WORK INSTRUCTION: The lines to repeat are those below from the one containing "(267, 485) = (598, 459): turquoise" down to the one containing "(579, 363) = (820, 251): yellow", both included; reproduce them exactly and nothing else.

RECORD EXCERPTS:
▽
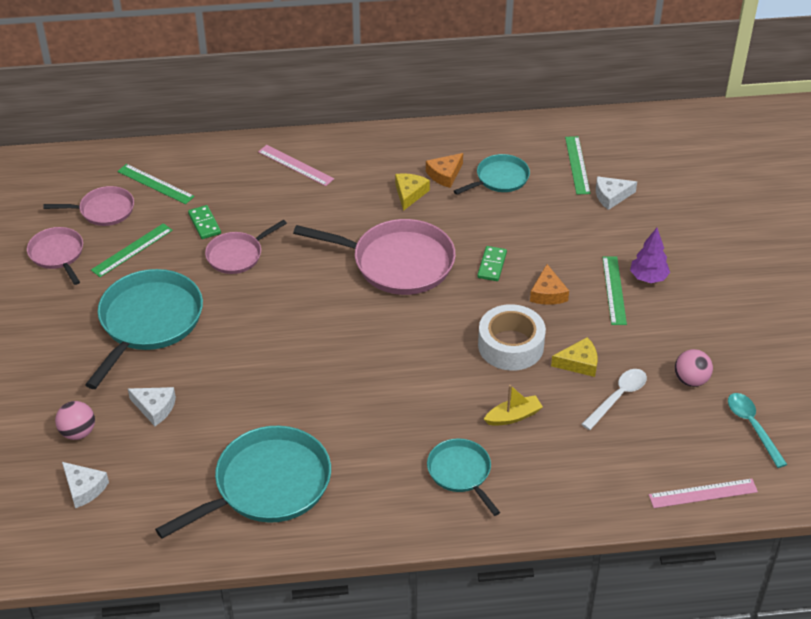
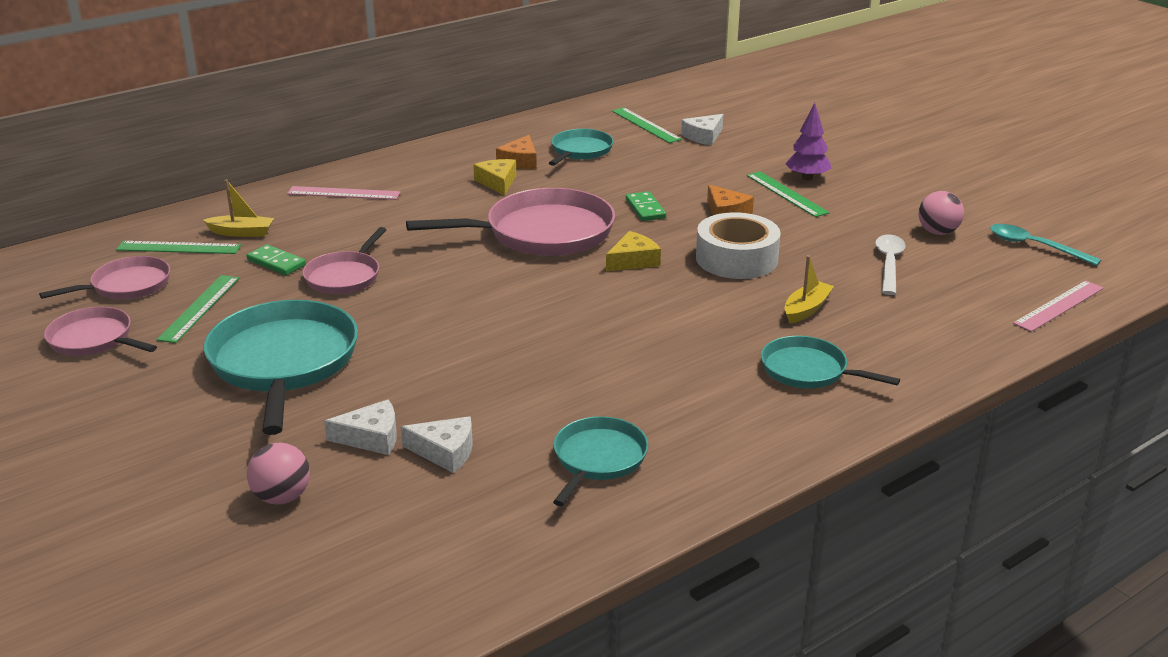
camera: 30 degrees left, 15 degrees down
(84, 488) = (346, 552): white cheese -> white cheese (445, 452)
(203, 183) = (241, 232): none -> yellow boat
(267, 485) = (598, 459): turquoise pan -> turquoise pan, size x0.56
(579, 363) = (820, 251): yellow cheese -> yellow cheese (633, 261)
△
▽
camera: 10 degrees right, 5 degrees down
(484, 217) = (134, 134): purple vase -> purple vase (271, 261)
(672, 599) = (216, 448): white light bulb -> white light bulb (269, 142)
△
RESULT FOR THIS EXERCISE:
(267, 485) = (598, 459): turquoise pan -> turquoise pan, size x0.56
(579, 363) = (820, 251): yellow cheese -> yellow cheese (633, 261)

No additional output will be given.